----- Supplied records

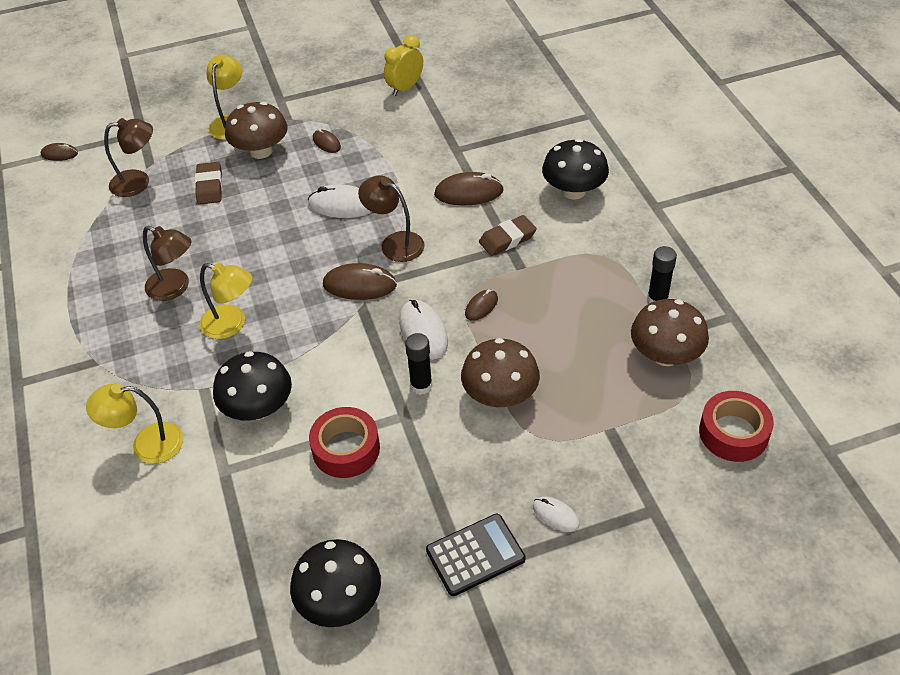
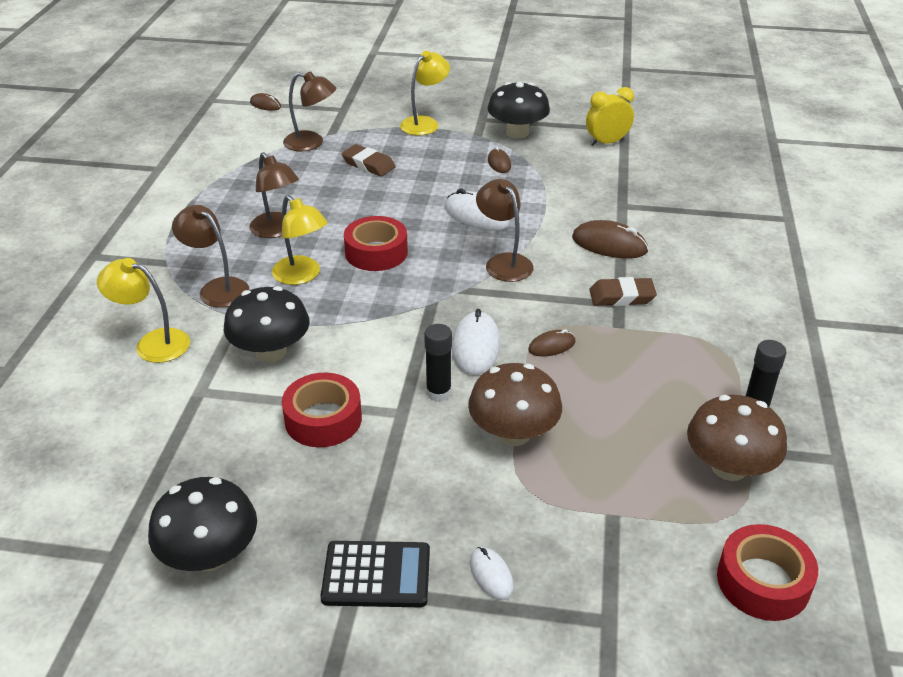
camera: 25 degrees right, 10 degrees down
(164, 368) = (217, 288): none -> brown lamp
(209, 186) = (368, 164): brown eraser -> brown eraser turned 75 degrees counterclockwise
(261, 151) = (434, 152): brown mushroom -> none
(281, 275) = (376, 252): none -> red tape
(359, 285) = (443, 285): brown mouse -> none
(573, 191) = (724, 278): black mushroom -> black mushroom (517, 133)

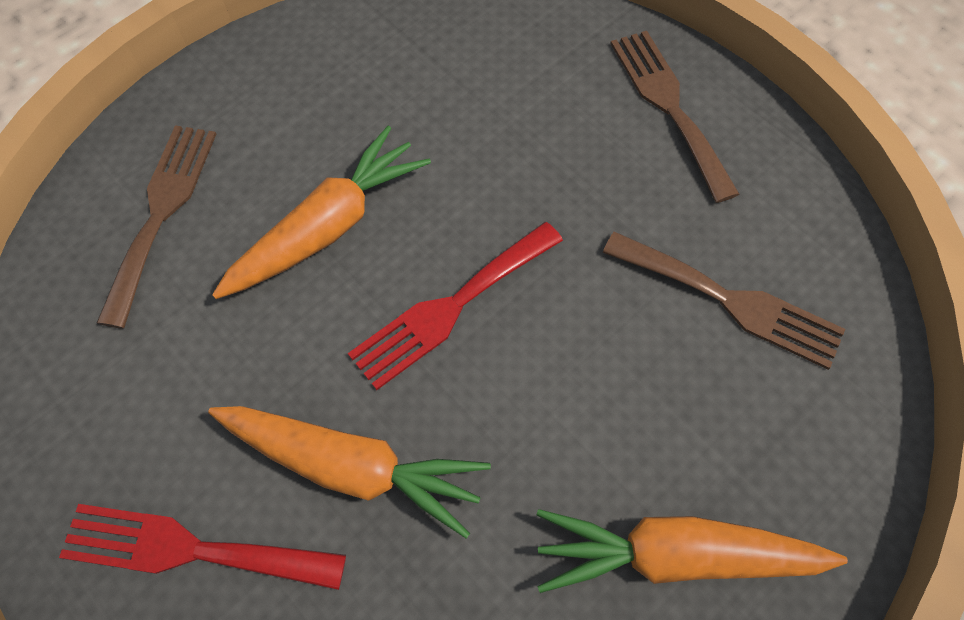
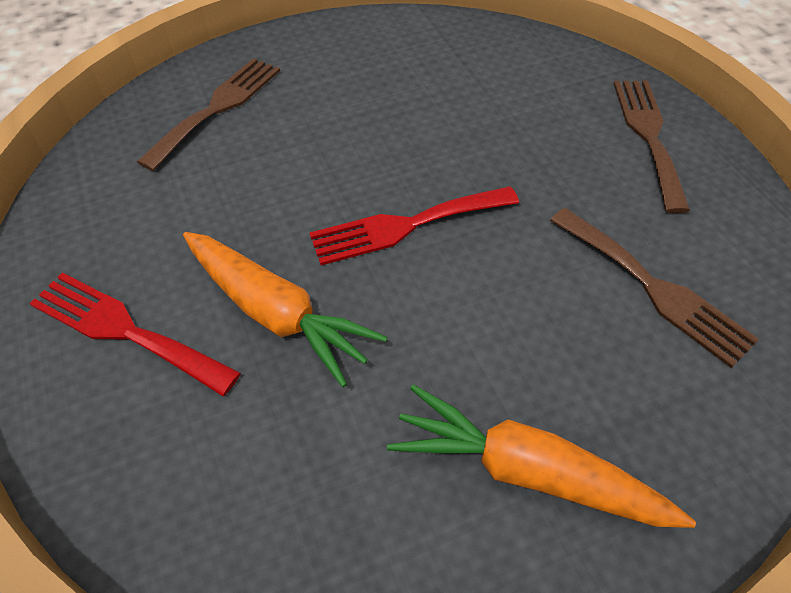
camera: 20 degrees right, 10 degrees down
(327, 227) = (333, 147): orange carrot -> none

----------

> _Aim of the task_: Pictures are to be dropped; the lines from the start of the entries above through the line with "(573, 191) = (724, 278): black" are to be given again verbatim.

> _Solution for this exercise_:
camera: 25 degrees right, 10 degrees down
(164, 368) = (217, 288): none -> brown lamp
(209, 186) = (368, 164): brown eraser -> brown eraser turned 75 degrees counterclockwise
(261, 151) = (434, 152): brown mushroom -> none
(281, 275) = (376, 252): none -> red tape
(359, 285) = (443, 285): brown mouse -> none
(573, 191) = (724, 278): black mushroom -> black mushroom (517, 133)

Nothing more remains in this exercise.